Problem:
Would you please transcribe the listing exactly, with no images?

Input data:

..............................

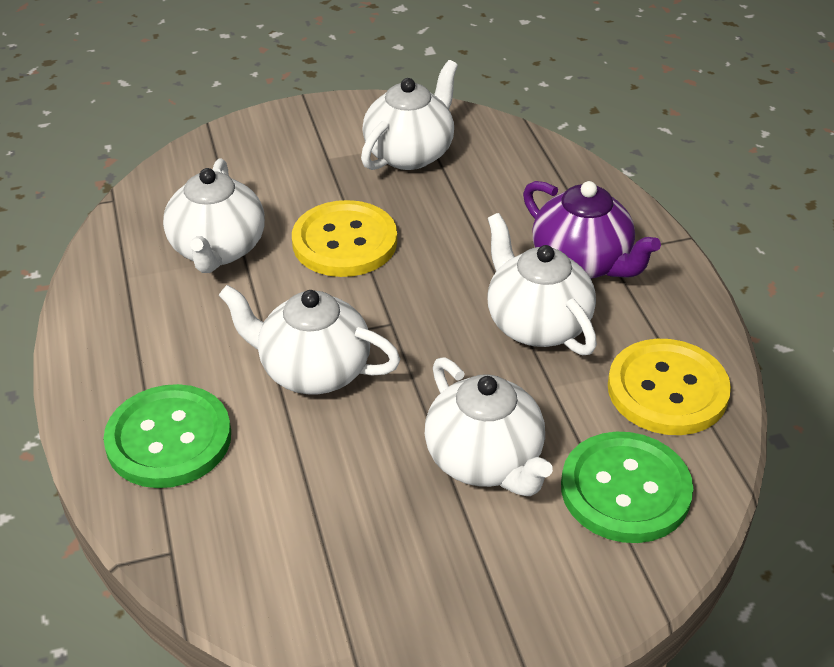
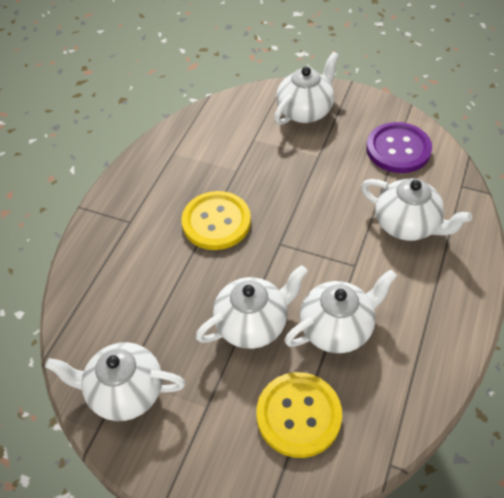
green button: 2 -> 0
purple button: 0 -> 1
purple teapot: 1 -> 0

..............................

Written reply:
green button: 2 -> 0
purple button: 0 -> 1
purple teapot: 1 -> 0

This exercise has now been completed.